== Records shown
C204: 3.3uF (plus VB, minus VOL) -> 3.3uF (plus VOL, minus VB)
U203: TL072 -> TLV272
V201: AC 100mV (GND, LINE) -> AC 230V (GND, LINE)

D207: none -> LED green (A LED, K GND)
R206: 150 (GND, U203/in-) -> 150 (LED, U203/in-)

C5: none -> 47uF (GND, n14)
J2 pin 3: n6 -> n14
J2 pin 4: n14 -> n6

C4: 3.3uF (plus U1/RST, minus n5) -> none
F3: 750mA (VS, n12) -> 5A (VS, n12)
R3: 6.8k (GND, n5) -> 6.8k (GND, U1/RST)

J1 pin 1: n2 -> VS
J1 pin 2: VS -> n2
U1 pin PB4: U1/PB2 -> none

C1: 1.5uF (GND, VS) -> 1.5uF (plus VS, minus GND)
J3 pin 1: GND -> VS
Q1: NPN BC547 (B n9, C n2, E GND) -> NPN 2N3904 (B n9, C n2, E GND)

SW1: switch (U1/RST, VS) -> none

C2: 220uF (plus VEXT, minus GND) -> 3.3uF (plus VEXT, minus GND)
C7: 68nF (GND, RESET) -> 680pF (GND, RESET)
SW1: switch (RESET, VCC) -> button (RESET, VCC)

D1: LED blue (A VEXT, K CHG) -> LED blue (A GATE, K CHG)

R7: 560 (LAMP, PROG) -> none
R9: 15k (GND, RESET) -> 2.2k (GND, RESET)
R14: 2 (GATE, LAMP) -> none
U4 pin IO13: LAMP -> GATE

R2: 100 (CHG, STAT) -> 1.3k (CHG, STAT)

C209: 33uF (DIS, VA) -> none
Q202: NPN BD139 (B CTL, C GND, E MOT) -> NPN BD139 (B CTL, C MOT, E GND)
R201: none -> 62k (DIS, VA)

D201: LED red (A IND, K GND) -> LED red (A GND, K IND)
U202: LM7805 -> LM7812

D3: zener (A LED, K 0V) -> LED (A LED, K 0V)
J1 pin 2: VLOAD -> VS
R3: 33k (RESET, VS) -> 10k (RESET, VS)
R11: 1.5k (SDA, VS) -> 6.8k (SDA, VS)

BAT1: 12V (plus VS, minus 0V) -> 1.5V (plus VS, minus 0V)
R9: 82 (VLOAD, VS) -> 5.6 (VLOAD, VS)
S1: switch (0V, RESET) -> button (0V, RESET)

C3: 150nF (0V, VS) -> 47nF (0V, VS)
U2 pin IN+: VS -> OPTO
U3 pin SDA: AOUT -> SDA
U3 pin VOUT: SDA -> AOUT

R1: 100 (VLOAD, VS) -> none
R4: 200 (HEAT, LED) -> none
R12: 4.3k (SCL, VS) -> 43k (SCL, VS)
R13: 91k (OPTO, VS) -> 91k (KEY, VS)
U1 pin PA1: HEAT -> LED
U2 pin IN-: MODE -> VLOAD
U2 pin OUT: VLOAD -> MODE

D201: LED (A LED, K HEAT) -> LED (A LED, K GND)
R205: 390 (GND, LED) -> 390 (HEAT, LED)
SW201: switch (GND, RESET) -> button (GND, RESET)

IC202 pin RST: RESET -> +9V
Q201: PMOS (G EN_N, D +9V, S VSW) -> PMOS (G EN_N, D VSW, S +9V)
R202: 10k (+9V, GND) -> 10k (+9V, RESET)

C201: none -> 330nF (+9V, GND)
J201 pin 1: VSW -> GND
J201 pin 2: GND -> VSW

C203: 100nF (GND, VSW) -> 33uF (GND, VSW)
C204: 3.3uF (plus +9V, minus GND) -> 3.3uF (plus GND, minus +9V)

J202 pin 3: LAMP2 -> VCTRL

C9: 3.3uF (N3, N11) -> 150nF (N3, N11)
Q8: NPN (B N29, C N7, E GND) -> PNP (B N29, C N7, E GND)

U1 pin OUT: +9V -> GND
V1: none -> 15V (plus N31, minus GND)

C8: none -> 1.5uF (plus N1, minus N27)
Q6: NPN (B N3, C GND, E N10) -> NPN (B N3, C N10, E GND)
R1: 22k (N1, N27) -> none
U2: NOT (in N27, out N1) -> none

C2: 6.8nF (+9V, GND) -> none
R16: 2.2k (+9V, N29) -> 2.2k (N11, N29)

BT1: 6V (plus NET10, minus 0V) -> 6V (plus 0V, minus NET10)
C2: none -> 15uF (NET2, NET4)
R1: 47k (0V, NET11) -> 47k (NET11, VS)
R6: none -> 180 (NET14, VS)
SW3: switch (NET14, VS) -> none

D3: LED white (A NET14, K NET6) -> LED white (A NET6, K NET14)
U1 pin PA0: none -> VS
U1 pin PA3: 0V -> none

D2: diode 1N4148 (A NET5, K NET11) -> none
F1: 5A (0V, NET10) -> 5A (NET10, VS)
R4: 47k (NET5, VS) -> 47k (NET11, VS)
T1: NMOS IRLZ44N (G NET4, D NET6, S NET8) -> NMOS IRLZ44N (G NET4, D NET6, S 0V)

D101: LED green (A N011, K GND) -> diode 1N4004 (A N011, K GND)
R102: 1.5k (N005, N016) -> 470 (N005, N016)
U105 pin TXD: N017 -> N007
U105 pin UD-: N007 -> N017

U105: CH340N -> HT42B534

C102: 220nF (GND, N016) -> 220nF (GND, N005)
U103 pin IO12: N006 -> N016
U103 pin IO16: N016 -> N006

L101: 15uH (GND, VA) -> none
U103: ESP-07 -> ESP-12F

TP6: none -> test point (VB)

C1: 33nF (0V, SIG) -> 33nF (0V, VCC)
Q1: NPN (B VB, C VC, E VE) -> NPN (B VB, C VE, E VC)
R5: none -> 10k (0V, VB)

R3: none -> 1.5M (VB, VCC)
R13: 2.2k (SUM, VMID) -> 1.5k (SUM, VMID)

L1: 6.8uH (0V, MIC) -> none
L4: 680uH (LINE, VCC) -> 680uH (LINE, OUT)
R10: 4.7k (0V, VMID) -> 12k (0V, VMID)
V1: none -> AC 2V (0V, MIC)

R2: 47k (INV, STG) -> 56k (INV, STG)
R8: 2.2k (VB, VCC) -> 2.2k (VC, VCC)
====
• **What the task asks**
Retype nothing except the lines from the line holding "TP6: none -> test point (VB)" through the last line of the entries, both included.

• **Task output**
TP6: none -> test point (VB)

C1: 33nF (0V, SIG) -> 33nF (0V, VCC)
Q1: NPN (B VB, C VC, E VE) -> NPN (B VB, C VE, E VC)
R5: none -> 10k (0V, VB)

R3: none -> 1.5M (VB, VCC)
R13: 2.2k (SUM, VMID) -> 1.5k (SUM, VMID)

L1: 6.8uH (0V, MIC) -> none
L4: 680uH (LINE, VCC) -> 680uH (LINE, OUT)
R10: 4.7k (0V, VMID) -> 12k (0V, VMID)
V1: none -> AC 2V (0V, MIC)

R2: 47k (INV, STG) -> 56k (INV, STG)
R8: 2.2k (VB, VCC) -> 2.2k (VC, VCC)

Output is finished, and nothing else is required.